#### DATA EXCERPTS:
BEGIN
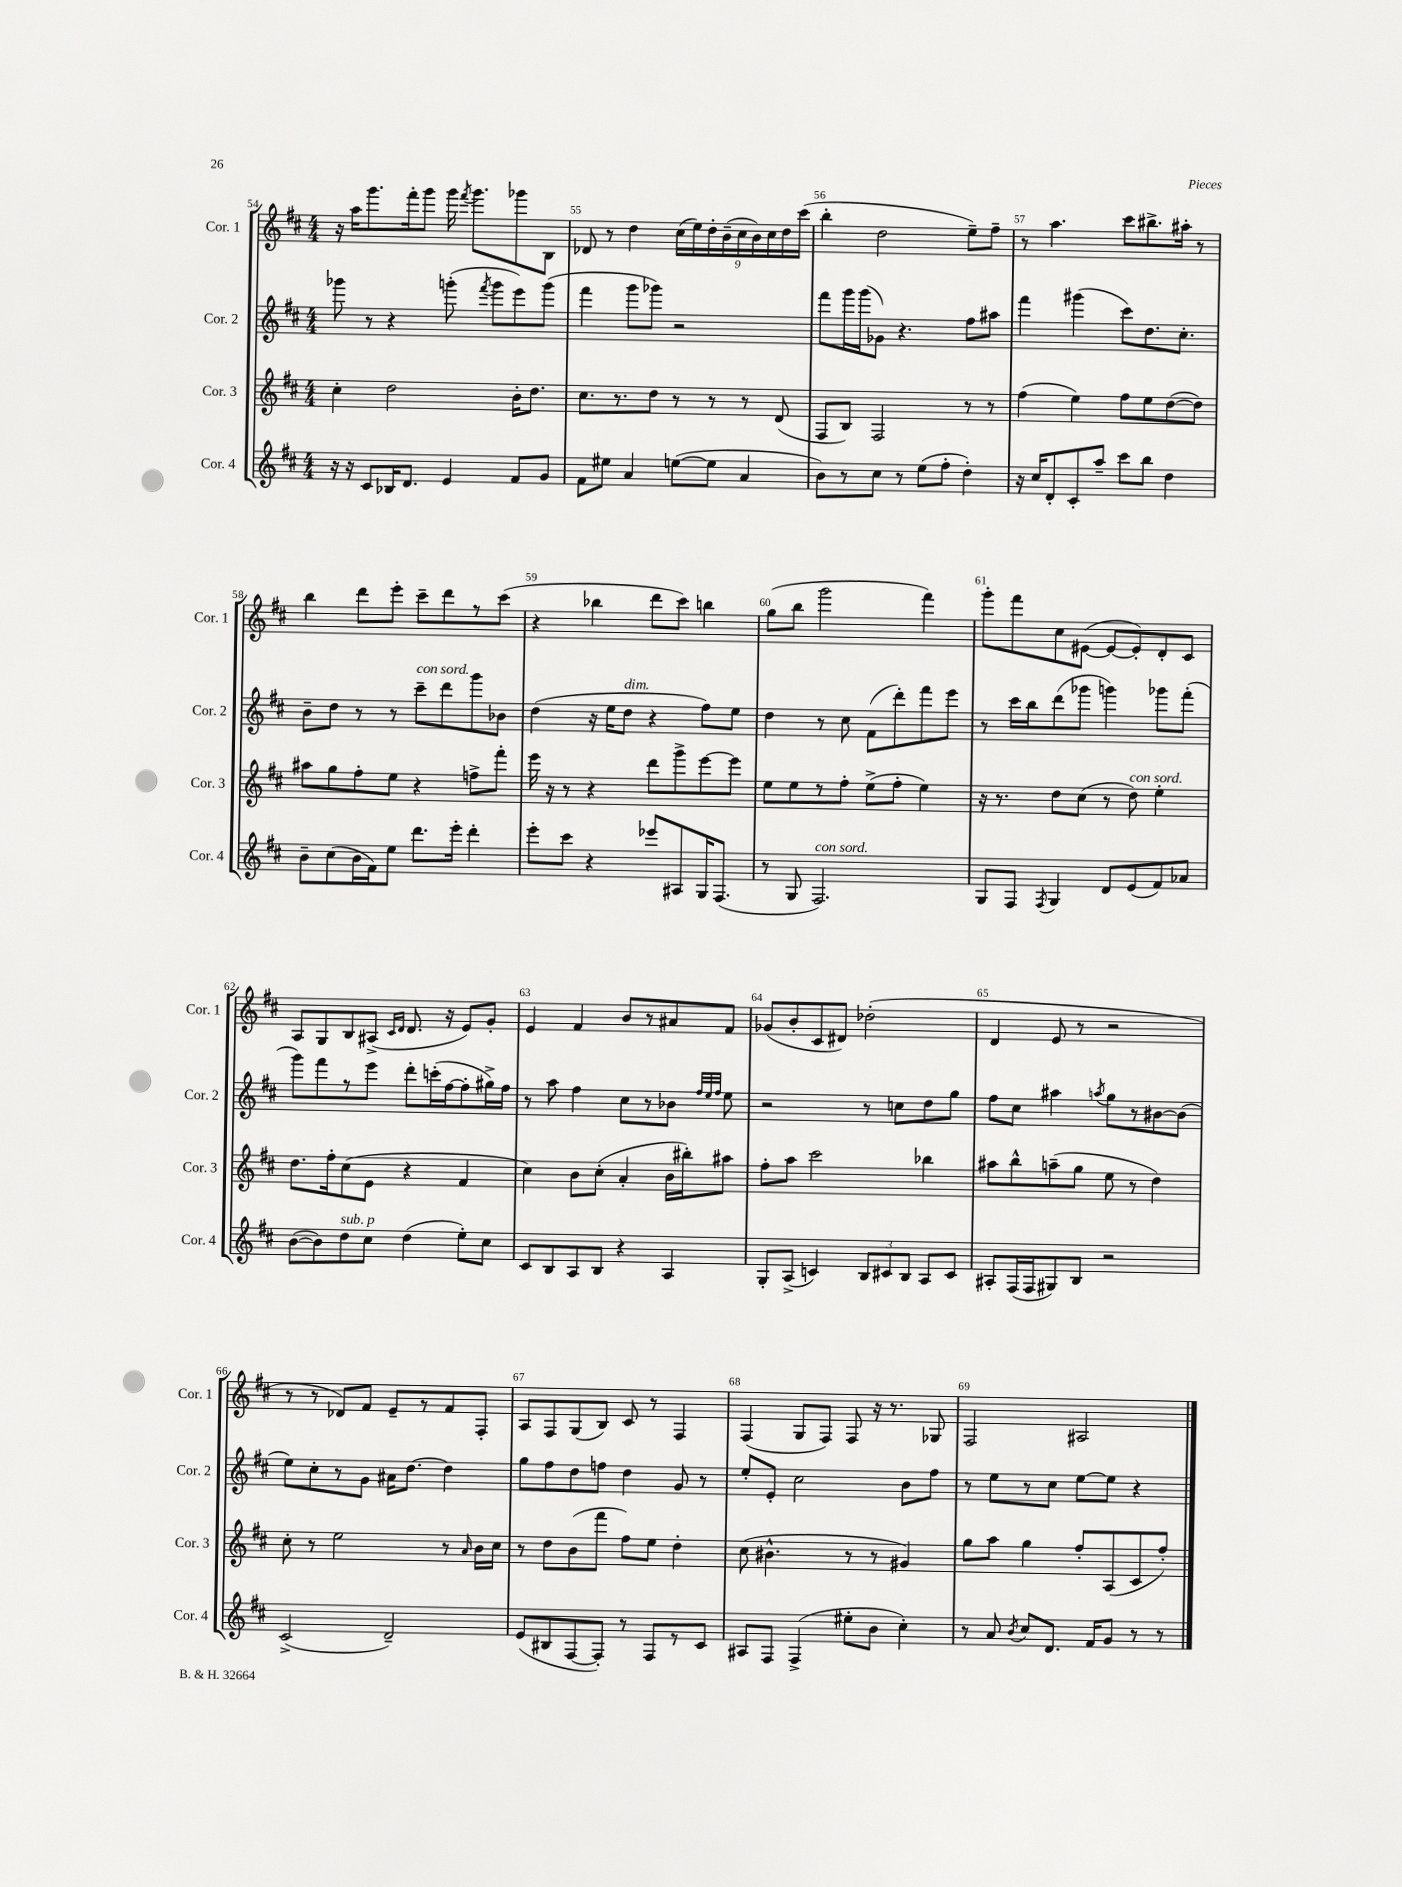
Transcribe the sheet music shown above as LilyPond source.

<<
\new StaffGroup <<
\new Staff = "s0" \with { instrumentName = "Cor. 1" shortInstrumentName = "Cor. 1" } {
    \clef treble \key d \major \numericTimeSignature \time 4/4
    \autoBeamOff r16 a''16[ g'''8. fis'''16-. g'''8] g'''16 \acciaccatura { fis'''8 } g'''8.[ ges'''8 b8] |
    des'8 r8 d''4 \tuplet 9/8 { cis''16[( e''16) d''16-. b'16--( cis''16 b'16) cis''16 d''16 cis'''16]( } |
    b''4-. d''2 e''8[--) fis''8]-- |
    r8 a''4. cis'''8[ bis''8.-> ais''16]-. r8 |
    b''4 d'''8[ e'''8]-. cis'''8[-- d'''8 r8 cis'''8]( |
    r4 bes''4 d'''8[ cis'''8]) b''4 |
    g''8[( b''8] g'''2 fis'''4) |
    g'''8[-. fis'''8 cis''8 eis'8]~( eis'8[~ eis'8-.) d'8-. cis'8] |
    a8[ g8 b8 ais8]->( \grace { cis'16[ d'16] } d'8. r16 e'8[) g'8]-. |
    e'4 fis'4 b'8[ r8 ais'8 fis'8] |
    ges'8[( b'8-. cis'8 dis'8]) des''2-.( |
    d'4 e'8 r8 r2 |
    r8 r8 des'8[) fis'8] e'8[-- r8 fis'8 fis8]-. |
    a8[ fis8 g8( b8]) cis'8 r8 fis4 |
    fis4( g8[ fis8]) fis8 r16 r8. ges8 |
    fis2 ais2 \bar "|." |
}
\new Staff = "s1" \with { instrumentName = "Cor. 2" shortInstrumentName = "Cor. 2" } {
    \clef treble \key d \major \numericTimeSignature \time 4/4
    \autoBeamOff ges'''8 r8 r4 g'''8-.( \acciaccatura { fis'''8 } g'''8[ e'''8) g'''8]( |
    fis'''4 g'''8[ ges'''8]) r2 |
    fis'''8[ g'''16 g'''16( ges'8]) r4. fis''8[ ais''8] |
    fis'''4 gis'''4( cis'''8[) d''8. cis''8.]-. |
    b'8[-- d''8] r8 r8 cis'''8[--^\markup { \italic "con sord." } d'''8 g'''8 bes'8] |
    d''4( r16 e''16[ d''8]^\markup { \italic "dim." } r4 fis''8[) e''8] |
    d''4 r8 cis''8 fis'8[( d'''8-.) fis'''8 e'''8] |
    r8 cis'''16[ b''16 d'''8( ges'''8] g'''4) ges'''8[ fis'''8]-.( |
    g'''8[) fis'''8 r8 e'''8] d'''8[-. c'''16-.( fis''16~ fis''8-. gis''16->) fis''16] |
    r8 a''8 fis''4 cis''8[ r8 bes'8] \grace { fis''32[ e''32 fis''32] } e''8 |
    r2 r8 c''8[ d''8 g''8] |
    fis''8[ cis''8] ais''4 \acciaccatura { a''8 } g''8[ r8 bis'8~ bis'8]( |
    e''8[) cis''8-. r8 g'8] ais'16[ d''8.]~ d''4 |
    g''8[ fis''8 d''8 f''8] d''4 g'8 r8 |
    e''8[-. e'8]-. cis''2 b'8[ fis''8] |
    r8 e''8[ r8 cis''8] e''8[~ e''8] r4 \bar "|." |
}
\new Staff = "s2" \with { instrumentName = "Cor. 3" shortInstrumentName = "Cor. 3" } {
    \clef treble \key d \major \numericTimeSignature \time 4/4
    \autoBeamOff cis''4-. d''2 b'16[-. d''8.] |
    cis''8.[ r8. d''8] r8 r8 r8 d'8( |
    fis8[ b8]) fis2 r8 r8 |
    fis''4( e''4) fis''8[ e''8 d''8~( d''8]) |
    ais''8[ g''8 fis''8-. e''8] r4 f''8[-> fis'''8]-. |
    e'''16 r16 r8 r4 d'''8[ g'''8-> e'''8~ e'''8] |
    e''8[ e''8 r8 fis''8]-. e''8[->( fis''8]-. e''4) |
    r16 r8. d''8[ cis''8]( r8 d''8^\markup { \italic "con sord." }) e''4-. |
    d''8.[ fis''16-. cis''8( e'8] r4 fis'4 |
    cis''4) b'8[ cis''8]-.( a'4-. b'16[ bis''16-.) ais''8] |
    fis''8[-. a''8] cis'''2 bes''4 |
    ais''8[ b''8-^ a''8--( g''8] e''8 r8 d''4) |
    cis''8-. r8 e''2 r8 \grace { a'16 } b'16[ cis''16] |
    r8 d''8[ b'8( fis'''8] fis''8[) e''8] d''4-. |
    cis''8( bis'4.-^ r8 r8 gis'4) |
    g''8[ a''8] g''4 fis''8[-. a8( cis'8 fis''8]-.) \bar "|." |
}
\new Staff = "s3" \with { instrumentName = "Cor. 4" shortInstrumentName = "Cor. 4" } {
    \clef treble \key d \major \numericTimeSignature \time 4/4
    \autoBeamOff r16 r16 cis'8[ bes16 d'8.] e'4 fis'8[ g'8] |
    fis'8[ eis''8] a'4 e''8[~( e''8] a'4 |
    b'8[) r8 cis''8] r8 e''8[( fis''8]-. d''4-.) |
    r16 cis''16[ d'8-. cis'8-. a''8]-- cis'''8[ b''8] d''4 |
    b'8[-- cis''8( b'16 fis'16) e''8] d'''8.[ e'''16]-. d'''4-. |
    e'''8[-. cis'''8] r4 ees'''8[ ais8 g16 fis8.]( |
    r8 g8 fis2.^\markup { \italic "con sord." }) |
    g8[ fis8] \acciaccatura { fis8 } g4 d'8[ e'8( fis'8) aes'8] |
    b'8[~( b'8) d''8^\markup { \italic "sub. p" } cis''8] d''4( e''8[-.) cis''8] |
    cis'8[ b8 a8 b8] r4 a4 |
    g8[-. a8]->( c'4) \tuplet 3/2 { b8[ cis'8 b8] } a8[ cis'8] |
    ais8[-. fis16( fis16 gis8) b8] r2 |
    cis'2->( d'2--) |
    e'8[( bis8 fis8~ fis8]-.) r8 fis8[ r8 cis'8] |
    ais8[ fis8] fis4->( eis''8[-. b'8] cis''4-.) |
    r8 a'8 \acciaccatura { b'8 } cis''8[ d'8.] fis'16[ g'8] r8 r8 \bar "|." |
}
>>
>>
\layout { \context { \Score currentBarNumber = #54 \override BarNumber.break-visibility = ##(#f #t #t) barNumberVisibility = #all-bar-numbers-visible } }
END
#### SHORT EXERCISE:
Extract each line of the data above that contains the string "instrumentName".

#### RESPONSE TO THIS EXERCISE:
\new Staff = "s0" \with { instrumentName = "Cor. 1" shortInstrumentName = "Cor. 1" } {
\new Staff = "s1" \with { instrumentName = "Cor. 2" shortInstrumentName = "Cor. 2" } {
\new Staff = "s2" \with { instrumentName = "Cor. 3" shortInstrumentName = "Cor. 3" } {
\new Staff = "s3" \with { instrumentName = "Cor. 4" shortInstrumentName = "Cor. 4" } {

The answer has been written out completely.